• _Task to complete_
Copy word for word the lines in the records below, starting at the line with "R201: 39k (+3V3, D1) -> 39k (D1, T6)" and ending at the line with "U227: XNOR 74HC266". Skip the pictures.

··· Data shown ···

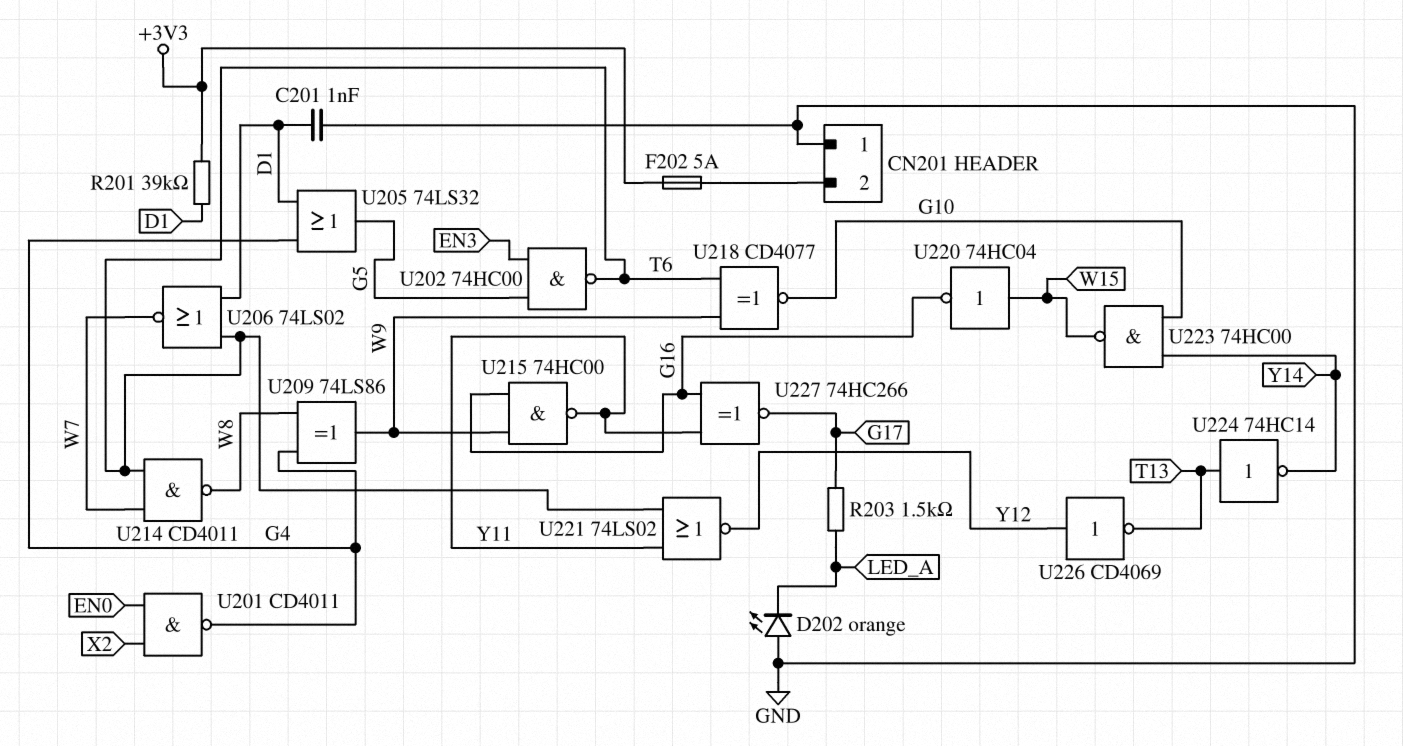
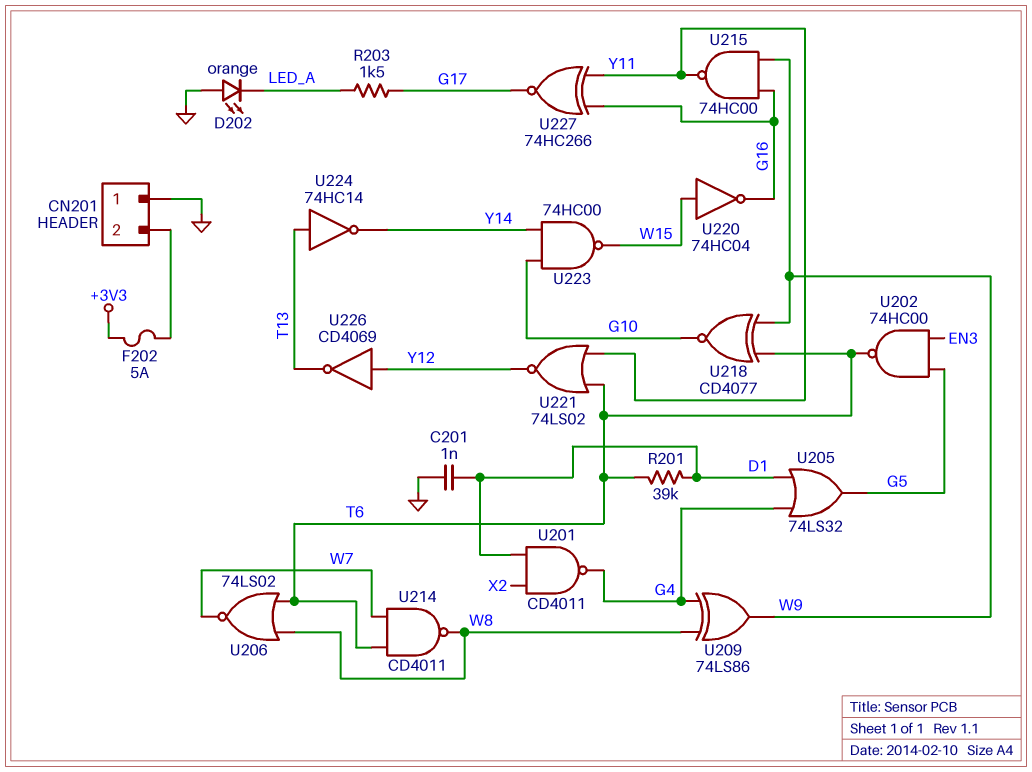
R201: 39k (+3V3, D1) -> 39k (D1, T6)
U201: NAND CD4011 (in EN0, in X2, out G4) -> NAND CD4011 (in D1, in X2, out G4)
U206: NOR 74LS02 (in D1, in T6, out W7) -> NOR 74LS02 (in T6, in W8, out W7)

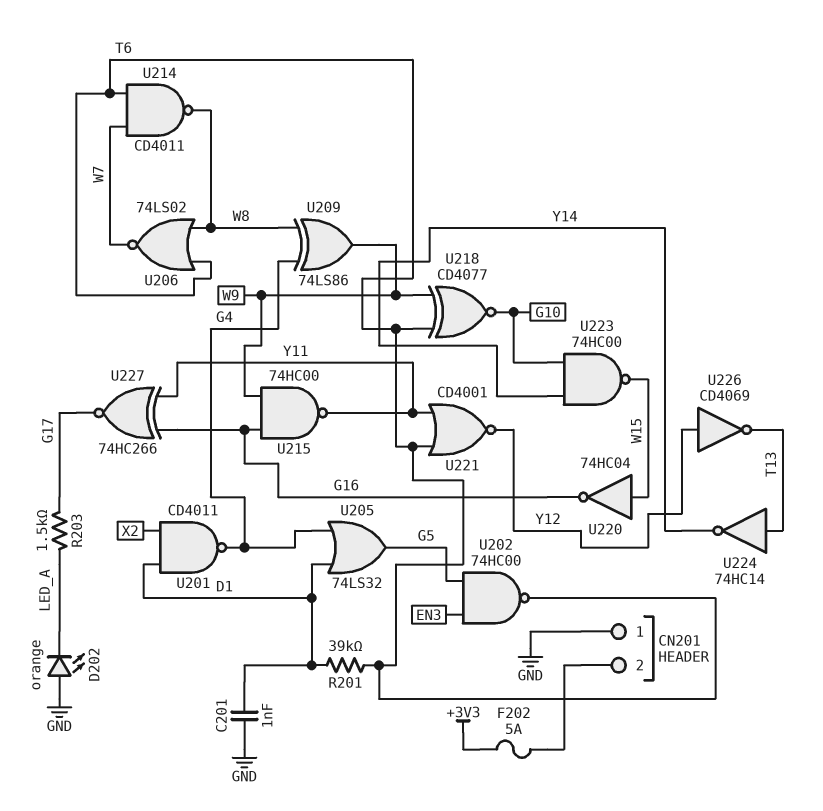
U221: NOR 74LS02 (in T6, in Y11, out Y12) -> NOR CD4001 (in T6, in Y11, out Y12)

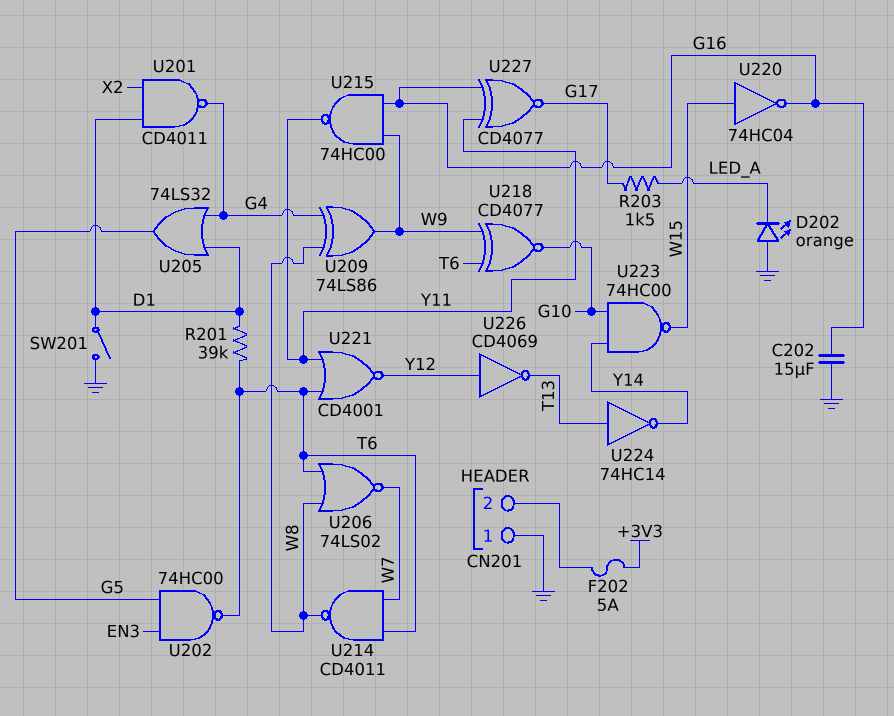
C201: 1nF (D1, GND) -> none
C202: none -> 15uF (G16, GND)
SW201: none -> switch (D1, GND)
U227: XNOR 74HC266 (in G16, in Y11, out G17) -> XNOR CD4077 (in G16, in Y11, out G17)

···
··· Data shown ···

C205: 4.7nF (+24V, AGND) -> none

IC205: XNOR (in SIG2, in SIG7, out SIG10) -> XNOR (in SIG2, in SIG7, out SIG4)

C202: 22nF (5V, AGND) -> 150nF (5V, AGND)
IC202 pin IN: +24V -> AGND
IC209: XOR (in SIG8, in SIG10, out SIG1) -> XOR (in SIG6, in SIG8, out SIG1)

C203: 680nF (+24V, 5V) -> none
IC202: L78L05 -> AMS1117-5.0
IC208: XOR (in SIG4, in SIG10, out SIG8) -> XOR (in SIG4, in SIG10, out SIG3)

···
··· Data shown ···

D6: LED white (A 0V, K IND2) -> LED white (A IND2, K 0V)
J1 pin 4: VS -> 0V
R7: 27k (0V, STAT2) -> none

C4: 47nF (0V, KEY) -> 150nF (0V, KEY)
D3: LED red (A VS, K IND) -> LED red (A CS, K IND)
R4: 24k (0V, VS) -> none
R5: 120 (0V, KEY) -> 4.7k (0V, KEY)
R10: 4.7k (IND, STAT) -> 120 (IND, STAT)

···

• _Task solution_
R201: 39k (+3V3, D1) -> 39k (D1, T6)
U201: NAND CD4011 (in EN0, in X2, out G4) -> NAND CD4011 (in D1, in X2, out G4)
U206: NOR 74LS02 (in D1, in T6, out W7) -> NOR 74LS02 (in T6, in W8, out W7)

U221: NOR 74LS02 (in T6, in Y11, out Y12) -> NOR CD4001 (in T6, in Y11, out Y12)

C201: 1nF (D1, GND) -> none
C202: none -> 15uF (G16, GND)
SW201: none -> switch (D1, GND)
U227: XNOR 74HC266 (in G16, in Y11, out G17) -> XNOR CD4077 (in G16, in Y11, out G17)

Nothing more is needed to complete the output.